- **Task directions**:
From the material below, copy every line in which the word "cupcake" occurs.

- **Record set**:
++++++++
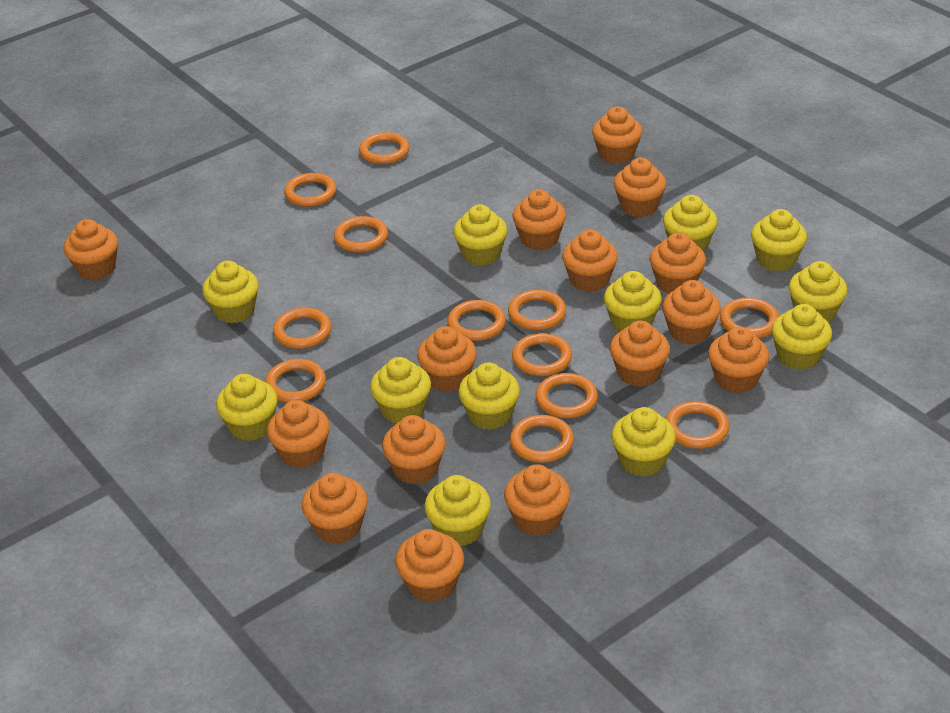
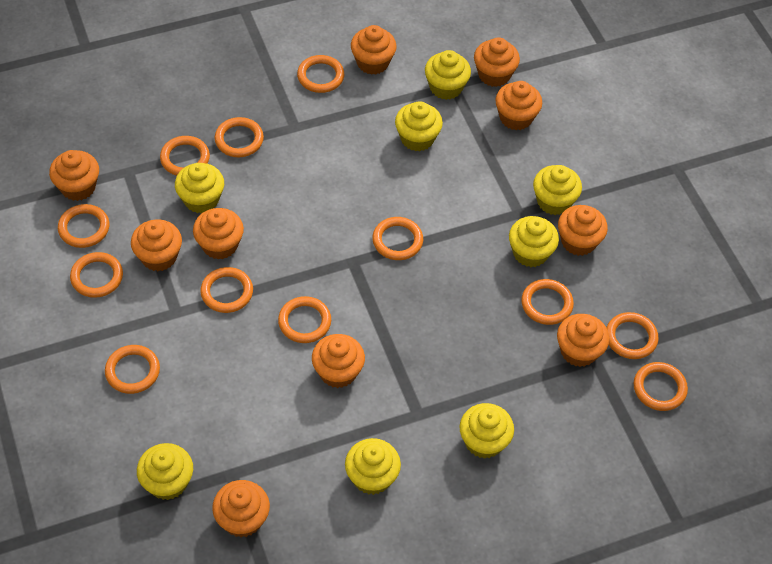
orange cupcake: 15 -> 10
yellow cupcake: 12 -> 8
++++++++
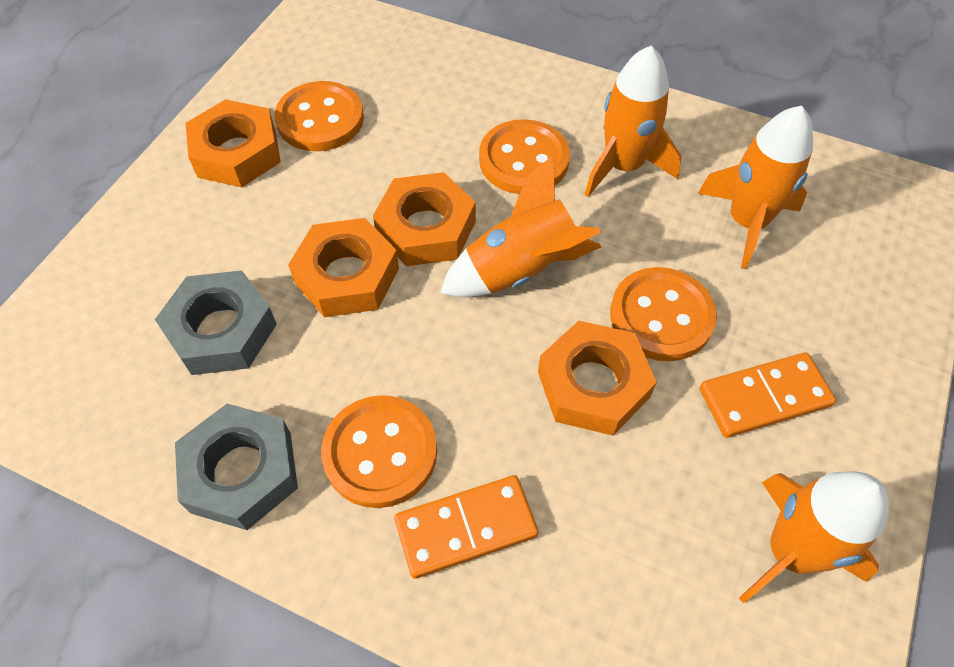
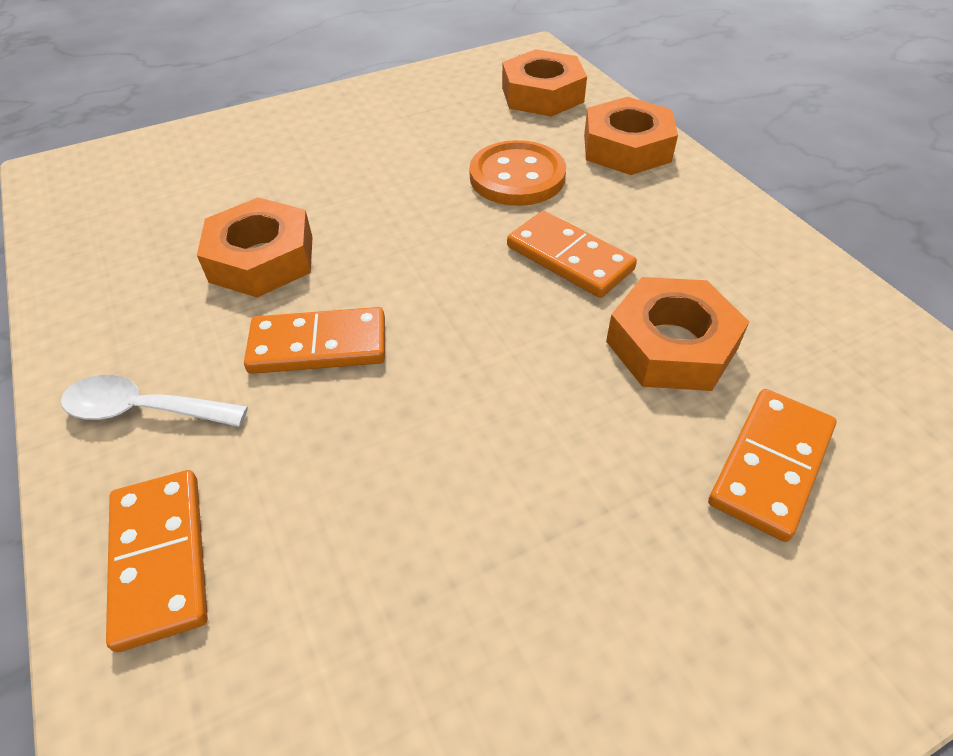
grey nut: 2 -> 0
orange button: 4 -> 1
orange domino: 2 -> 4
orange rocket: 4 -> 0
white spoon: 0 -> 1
++++++++
- **Solution for this task**:
orange cupcake: 15 -> 10
yellow cupcake: 12 -> 8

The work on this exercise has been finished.